— EXERCISE BRIEF —
Please write out all the data that follows exactly, without the pictures.

— RECORDED INFORMATION —

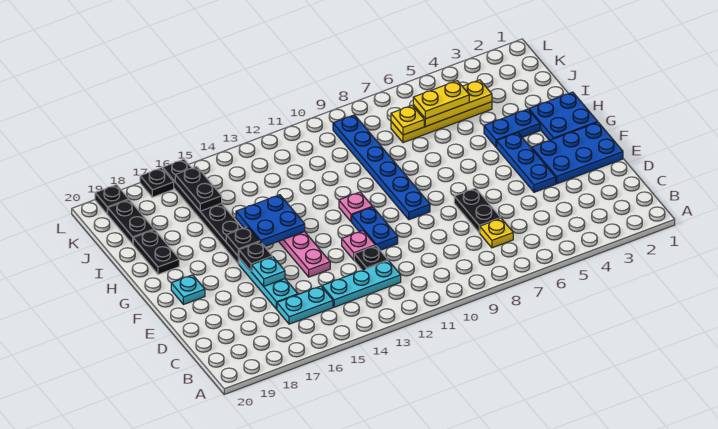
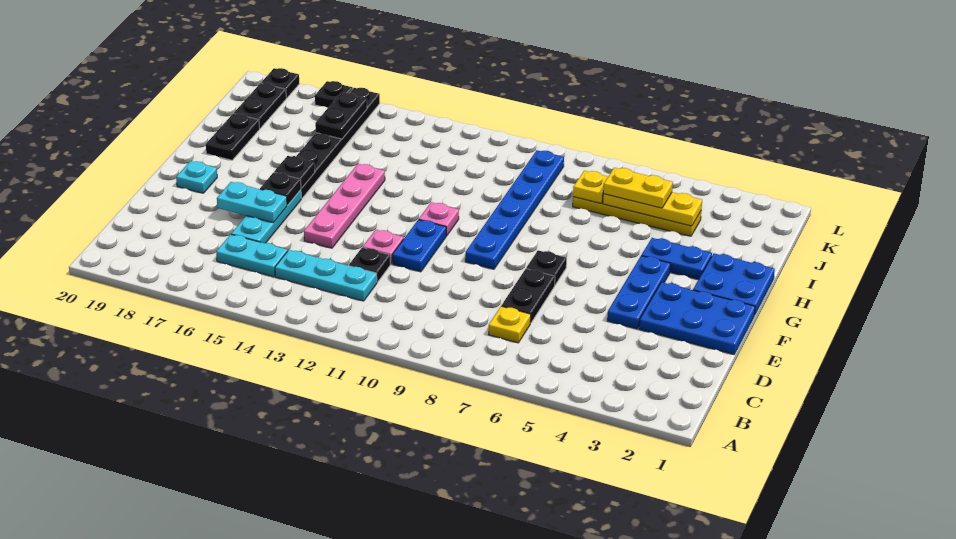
cyan plate E16 level 2 -> cyan plate E16:E17 level 2
none -> black plate F7 level 1
blue plate G14:H15 level 2 -> none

— EXPECTED OUTPUT —
cyan plate E16 level 2 -> cyan plate E16:E17 level 2
none -> black plate F7 level 1
blue plate G14:H15 level 2 -> none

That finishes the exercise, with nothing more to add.